What you are asked to do:
Could you set down exactly the lines of the data below, starting at the one that holds "R21: 750k (U8/in+, W1) -> none" and ending at the one that holds "D13: diode (A", both included, and only those?

Revision tracking records:

---

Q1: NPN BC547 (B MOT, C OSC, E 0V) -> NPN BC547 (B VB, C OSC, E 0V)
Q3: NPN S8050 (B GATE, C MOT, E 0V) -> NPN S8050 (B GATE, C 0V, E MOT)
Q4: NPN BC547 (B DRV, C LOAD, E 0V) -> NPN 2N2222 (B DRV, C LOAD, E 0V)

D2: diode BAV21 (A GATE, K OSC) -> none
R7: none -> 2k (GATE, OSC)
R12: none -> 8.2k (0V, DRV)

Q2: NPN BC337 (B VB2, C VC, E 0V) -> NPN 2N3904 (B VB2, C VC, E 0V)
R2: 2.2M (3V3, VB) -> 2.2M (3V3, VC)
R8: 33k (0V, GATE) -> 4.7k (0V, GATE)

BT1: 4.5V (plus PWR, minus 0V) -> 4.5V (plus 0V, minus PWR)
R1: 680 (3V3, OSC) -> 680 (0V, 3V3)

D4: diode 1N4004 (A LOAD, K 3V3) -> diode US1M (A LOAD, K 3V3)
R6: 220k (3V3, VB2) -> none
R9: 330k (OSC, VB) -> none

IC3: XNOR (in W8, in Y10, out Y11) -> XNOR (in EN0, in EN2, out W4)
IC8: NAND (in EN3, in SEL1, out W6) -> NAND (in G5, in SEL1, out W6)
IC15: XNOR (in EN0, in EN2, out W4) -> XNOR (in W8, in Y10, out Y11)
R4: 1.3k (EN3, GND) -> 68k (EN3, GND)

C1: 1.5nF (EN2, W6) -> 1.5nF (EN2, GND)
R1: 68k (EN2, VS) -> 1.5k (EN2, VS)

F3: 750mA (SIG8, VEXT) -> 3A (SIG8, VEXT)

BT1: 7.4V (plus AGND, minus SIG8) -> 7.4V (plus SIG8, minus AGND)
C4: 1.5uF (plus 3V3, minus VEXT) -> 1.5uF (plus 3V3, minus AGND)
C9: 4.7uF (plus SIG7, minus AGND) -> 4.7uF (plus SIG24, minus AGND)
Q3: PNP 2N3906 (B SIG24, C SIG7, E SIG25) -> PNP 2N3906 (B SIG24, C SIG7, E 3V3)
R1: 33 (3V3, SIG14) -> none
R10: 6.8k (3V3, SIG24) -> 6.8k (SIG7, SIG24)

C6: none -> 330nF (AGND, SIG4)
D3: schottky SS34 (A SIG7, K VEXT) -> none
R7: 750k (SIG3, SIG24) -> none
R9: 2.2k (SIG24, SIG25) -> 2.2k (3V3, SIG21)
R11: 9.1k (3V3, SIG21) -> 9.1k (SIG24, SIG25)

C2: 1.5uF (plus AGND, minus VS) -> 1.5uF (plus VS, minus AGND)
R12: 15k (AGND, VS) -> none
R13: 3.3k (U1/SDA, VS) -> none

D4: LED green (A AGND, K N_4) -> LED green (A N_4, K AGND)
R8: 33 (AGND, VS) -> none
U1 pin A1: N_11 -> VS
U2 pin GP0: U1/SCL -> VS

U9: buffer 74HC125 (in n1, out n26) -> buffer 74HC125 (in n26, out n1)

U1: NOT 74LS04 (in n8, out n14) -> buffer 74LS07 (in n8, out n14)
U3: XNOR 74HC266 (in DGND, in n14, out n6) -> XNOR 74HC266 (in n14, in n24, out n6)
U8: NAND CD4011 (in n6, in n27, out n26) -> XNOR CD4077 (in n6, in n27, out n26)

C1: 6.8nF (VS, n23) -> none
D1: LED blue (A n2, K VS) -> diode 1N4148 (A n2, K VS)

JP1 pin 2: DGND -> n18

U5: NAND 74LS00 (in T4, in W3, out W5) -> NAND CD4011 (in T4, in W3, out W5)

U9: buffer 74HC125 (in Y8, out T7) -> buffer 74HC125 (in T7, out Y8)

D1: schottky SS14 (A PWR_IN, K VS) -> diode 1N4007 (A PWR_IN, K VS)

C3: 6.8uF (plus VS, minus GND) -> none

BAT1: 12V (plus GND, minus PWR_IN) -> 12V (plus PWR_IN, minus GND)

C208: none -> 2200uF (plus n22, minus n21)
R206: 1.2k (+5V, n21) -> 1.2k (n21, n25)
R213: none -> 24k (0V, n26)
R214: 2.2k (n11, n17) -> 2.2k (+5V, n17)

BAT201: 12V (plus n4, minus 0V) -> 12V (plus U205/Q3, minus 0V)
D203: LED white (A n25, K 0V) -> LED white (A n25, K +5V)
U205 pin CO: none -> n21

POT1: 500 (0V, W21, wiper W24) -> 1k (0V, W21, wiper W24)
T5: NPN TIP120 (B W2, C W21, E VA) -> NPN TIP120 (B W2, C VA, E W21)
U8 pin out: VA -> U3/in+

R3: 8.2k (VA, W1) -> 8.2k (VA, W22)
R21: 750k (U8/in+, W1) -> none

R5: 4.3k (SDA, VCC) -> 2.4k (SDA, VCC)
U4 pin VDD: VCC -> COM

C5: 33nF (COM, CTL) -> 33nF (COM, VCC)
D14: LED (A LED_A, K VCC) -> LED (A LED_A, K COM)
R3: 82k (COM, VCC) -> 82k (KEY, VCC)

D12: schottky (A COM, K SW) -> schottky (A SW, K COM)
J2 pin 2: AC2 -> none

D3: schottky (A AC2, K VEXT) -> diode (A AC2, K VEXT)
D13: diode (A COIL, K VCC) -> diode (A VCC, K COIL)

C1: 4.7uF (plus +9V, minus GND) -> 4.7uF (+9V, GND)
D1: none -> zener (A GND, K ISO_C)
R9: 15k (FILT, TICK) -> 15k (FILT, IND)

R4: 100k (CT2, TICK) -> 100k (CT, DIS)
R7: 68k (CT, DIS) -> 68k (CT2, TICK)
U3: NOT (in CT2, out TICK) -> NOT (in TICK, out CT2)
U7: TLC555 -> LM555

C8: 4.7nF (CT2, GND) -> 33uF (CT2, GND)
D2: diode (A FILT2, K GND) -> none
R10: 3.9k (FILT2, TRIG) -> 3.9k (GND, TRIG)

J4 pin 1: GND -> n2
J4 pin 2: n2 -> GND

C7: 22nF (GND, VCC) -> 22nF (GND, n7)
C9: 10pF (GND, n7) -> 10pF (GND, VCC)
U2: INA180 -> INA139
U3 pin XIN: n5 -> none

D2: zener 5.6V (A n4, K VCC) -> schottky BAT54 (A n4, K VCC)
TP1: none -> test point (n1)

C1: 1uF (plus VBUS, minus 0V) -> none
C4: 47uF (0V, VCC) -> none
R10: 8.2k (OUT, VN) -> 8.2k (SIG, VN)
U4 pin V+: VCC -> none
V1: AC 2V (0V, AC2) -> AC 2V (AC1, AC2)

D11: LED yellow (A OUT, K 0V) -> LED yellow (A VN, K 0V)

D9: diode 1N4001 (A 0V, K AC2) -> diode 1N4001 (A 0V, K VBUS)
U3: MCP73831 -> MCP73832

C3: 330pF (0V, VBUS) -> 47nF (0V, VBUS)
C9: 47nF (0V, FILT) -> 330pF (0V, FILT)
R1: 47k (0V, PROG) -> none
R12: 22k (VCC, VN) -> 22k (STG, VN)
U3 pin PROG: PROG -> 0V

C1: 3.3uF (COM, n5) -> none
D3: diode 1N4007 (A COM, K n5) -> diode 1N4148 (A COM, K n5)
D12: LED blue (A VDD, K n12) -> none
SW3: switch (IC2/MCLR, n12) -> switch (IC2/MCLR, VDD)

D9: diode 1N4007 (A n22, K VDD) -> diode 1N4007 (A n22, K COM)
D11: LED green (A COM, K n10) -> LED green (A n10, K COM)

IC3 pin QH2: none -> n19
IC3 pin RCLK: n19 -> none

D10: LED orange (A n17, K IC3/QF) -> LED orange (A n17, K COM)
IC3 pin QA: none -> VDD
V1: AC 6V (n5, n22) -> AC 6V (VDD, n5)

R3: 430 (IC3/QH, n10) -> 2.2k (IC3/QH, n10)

---

Answer for the task:
R21: 750k (U8/in+, W1) -> none

R5: 4.3k (SDA, VCC) -> 2.4k (SDA, VCC)
U4 pin VDD: VCC -> COM

C5: 33nF (COM, CTL) -> 33nF (COM, VCC)
D14: LED (A LED_A, K VCC) -> LED (A LED_A, K COM)
R3: 82k (COM, VCC) -> 82k (KEY, VCC)

D12: schottky (A COM, K SW) -> schottky (A SW, K COM)
J2 pin 2: AC2 -> none

D3: schottky (A AC2, K VEXT) -> diode (A AC2, K VEXT)
D13: diode (A COIL, K VCC) -> diode (A VCC, K COIL)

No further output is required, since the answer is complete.